§ Assignment
Please write out exactly the lines of the data below from the line holding "yellow cupcake [241,140,281,183]" through the line holding "none -> brown ball [358,278,424,344]", and leave out the rest.

§ Data records
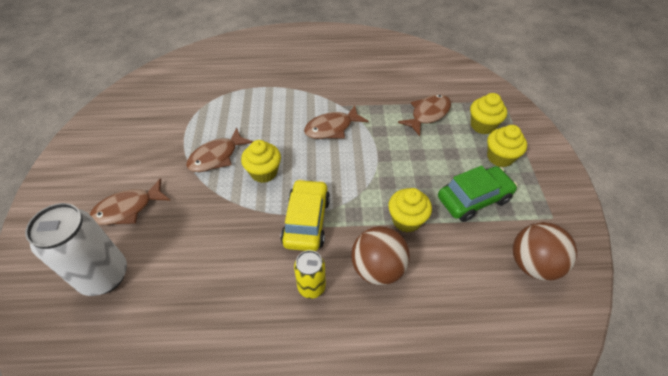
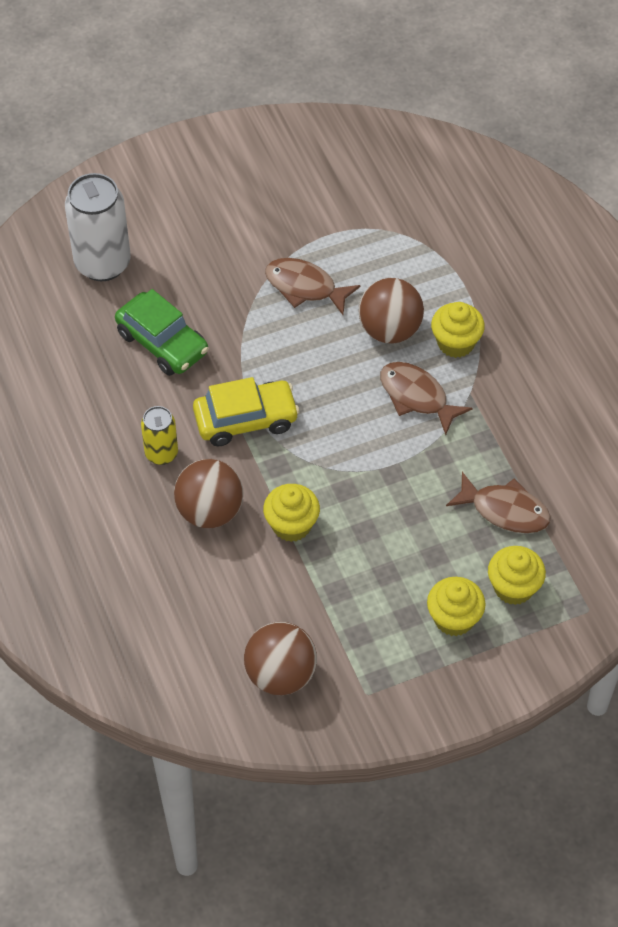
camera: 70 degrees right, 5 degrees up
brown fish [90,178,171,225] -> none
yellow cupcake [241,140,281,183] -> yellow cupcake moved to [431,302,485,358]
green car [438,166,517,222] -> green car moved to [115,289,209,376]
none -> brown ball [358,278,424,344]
---
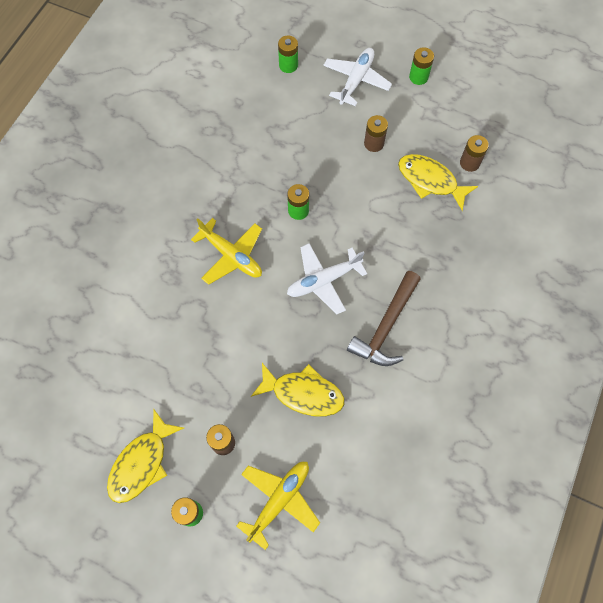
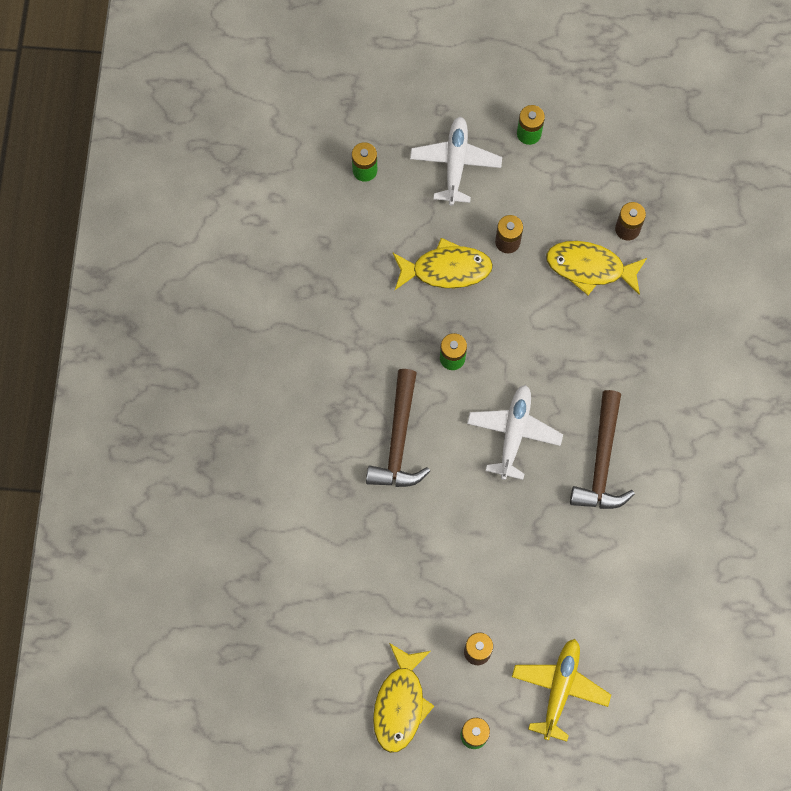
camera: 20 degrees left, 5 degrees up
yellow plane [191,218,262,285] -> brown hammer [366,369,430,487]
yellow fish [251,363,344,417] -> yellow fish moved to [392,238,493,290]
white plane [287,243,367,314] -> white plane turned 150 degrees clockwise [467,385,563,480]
* * *
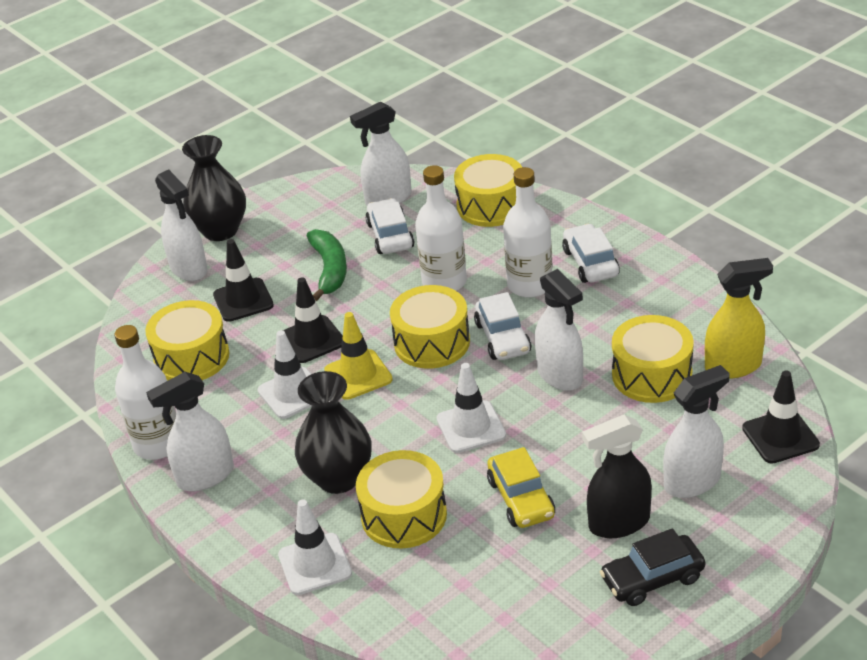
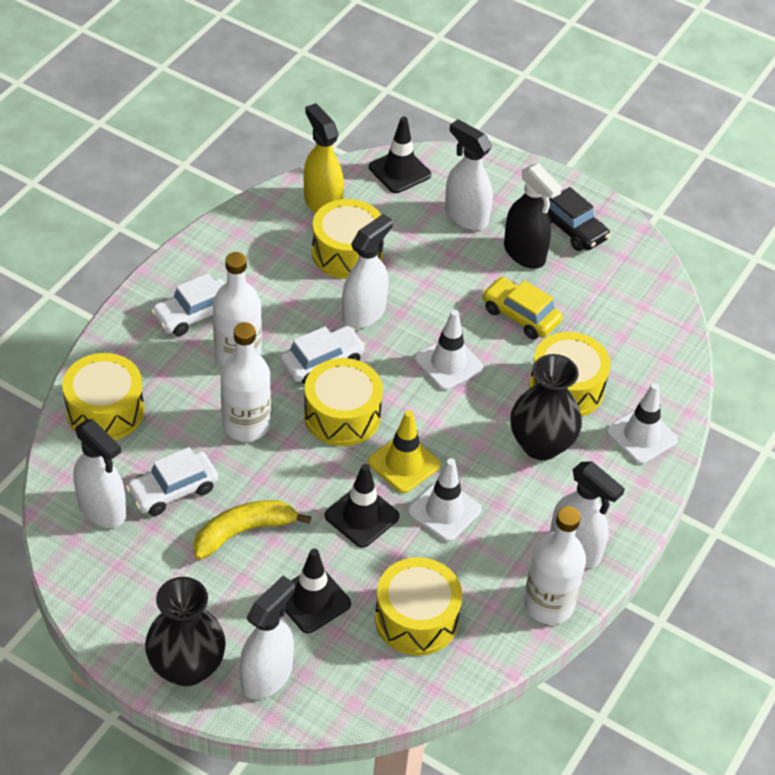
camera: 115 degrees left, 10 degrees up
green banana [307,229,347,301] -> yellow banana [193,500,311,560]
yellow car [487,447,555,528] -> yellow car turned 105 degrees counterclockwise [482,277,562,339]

§ Answer for the task
yellow cupcake [241,140,281,183] -> yellow cupcake moved to [431,302,485,358]
green car [438,166,517,222] -> green car moved to [115,289,209,376]
none -> brown ball [358,278,424,344]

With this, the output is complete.